[AIM OF THE EXERCISE]
Write every line below out again, exactly as given, but leave out the pictures.

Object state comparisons
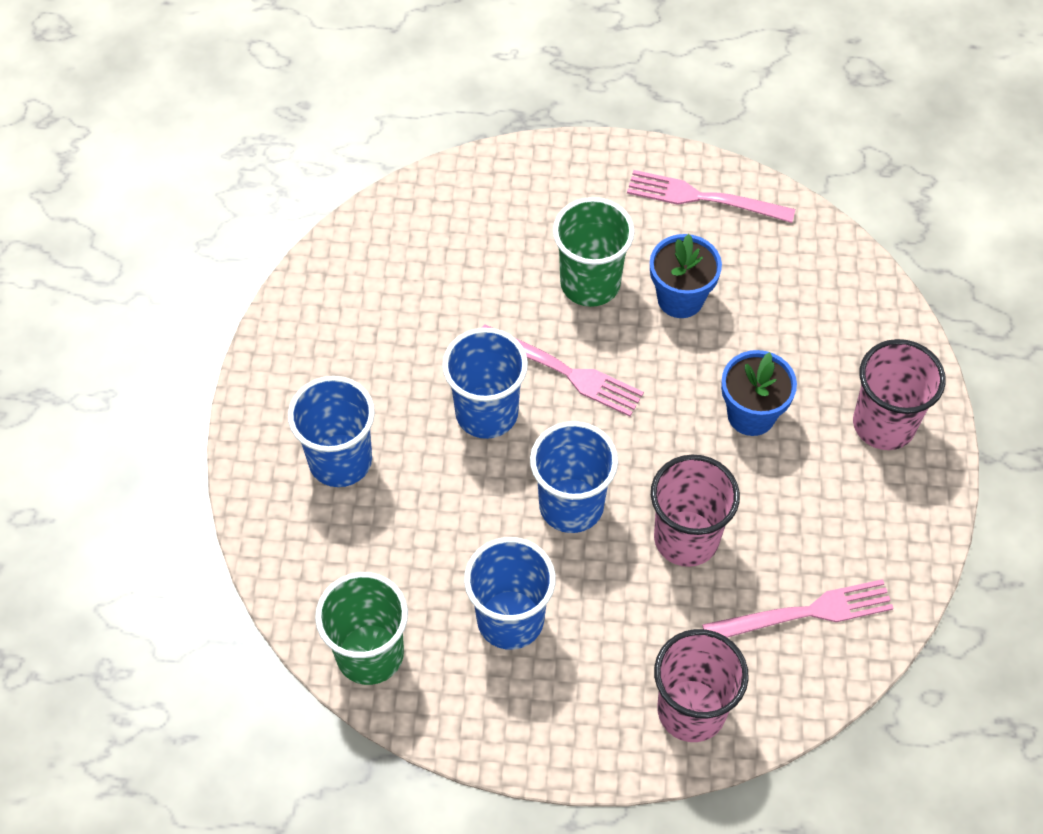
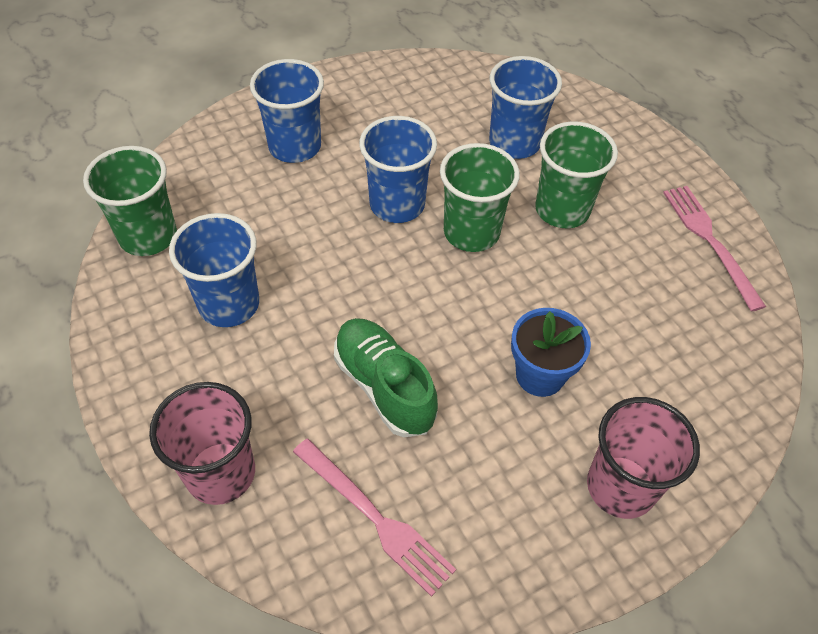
camera: 55 degrees right, 5 degrees down
(565, 372) = (471, 232): pink fork -> green cup
(571, 505) = (357, 293): blue cup -> blue cup (514, 143)
(680, 298) = (603, 272): blue flower pot -> none
(686, 538) = (384, 386): pink cup -> green shoe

[EXPECTED ANSWER]
camera: 55 degrees right, 5 degrees down
(565, 372) = (471, 232): pink fork -> green cup
(571, 505) = (357, 293): blue cup -> blue cup (514, 143)
(680, 298) = (603, 272): blue flower pot -> none
(686, 538) = (384, 386): pink cup -> green shoe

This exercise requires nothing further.